Scene image comparisons
=======
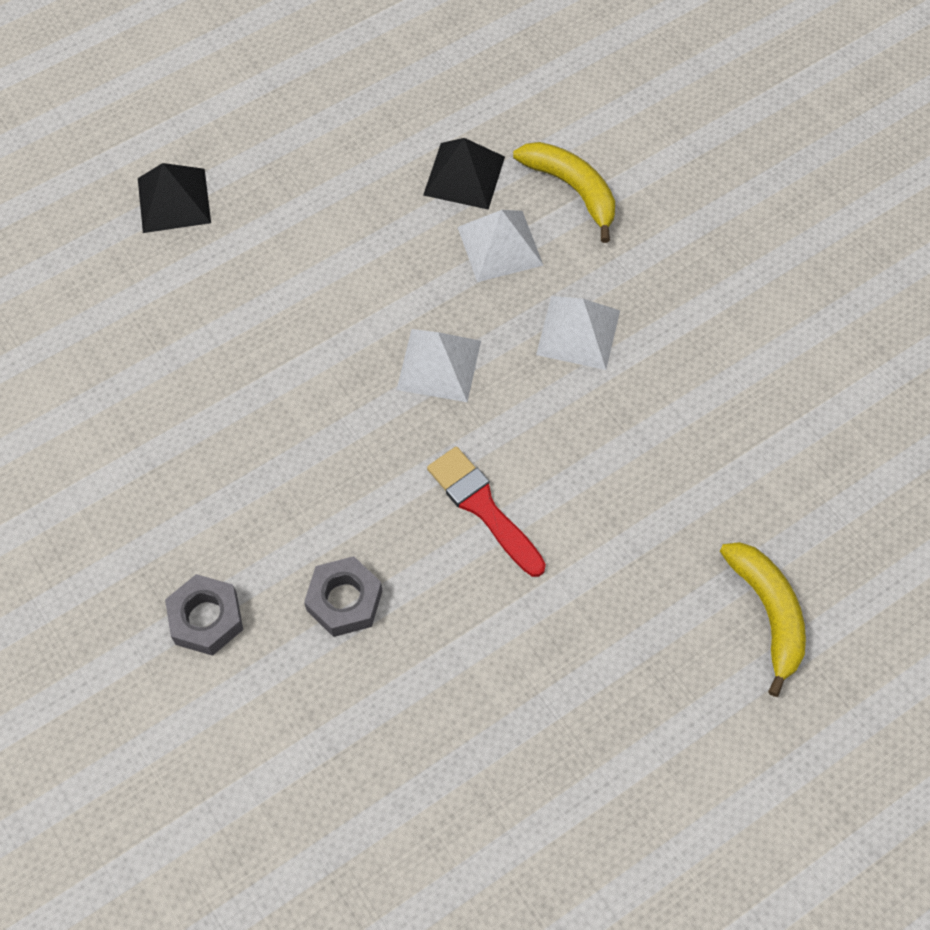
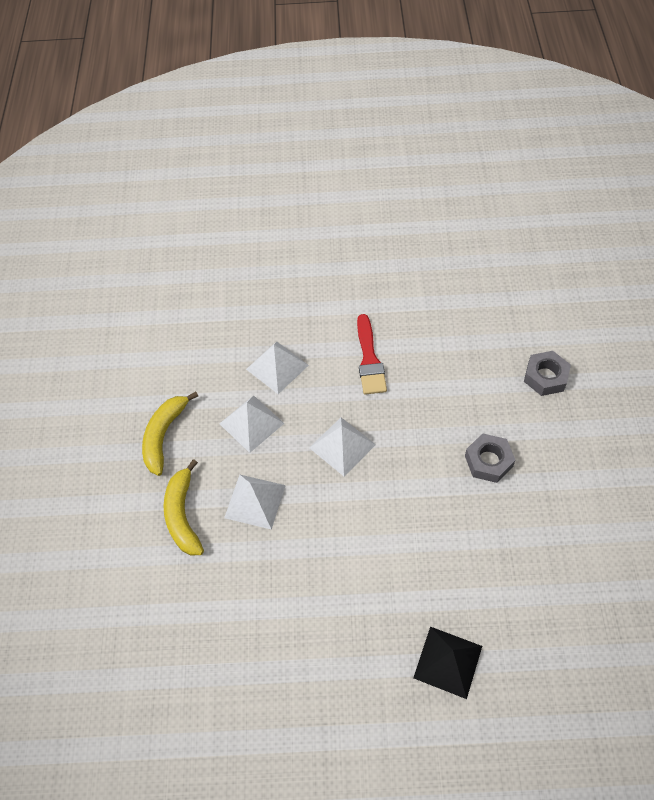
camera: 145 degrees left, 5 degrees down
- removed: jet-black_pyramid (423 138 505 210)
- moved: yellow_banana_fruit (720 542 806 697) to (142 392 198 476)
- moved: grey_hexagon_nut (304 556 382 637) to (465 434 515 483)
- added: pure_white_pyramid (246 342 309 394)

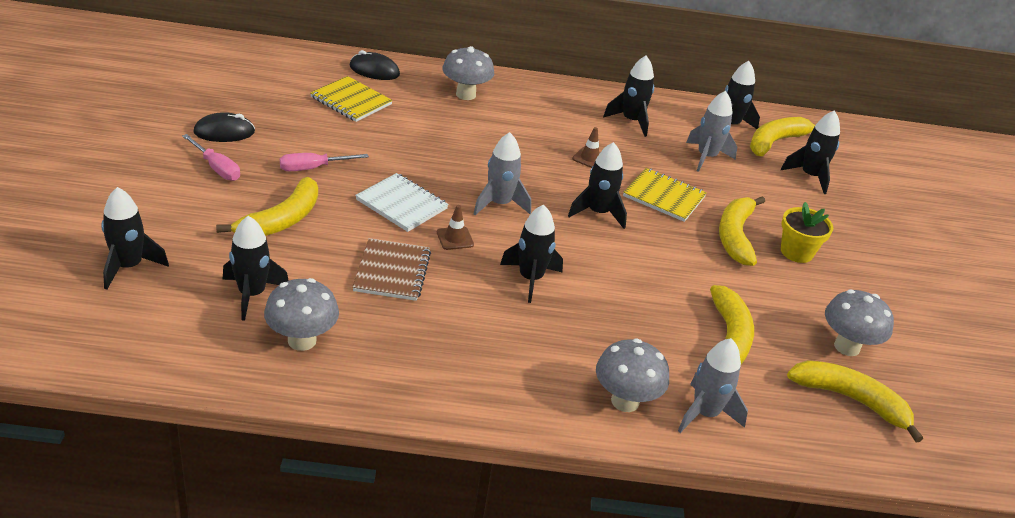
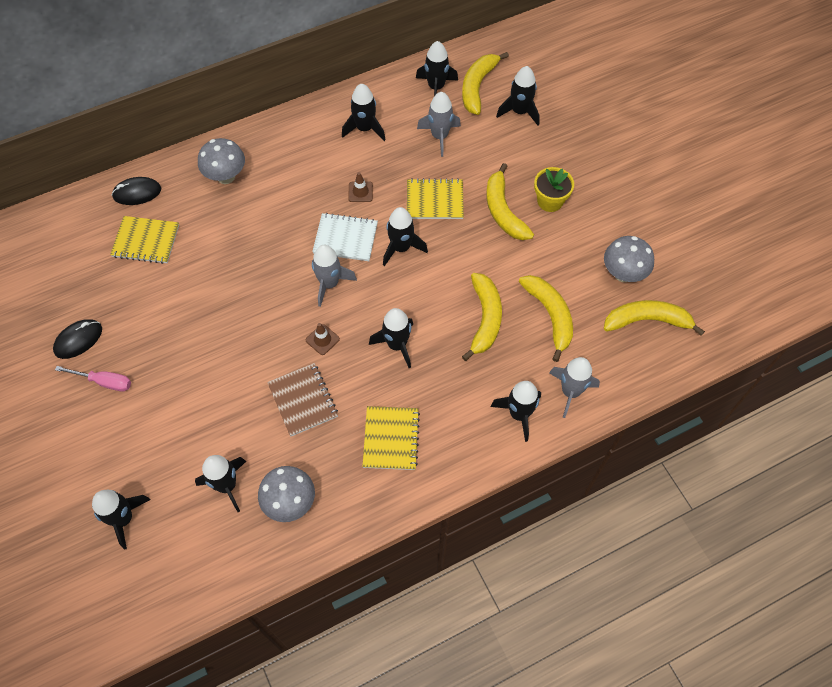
camera: 25 degrees left, 25 degrees up
- removed: rose-pink_screwdriver (280 153 369 171)
- moved: pure_white_exercise_book (355 173 449 232) to (312 213 378 261)
- moved: yellow_banana_fruit (216 177 318 236) to (462 273 502 361)
- replaced: grey_toadstool (596 338 669 412) to jet-black_rocket (491 381 541 442)
- added: yellow_exercise_book (362 406 420 470)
=======
** Your assignment **
Your answer must be an exact copy of the records, with every picture left out.

** The completed task **
camera: 145 degrees left, 5 degrees down
- removed: jet-black_pyramid (423 138 505 210)
- moved: yellow_banana_fruit (720 542 806 697) to (142 392 198 476)
- moved: grey_hexagon_nut (304 556 382 637) to (465 434 515 483)
- added: pure_white_pyramid (246 342 309 394)

camera: 25 degrees left, 25 degrees up
- removed: rose-pink_screwdriver (280 153 369 171)
- moved: pure_white_exercise_book (355 173 449 232) to (312 213 378 261)
- moved: yellow_banana_fruit (216 177 318 236) to (462 273 502 361)
- replaced: grey_toadstool (596 338 669 412) to jet-black_rocket (491 381 541 442)
- added: yellow_exercise_book (362 406 420 470)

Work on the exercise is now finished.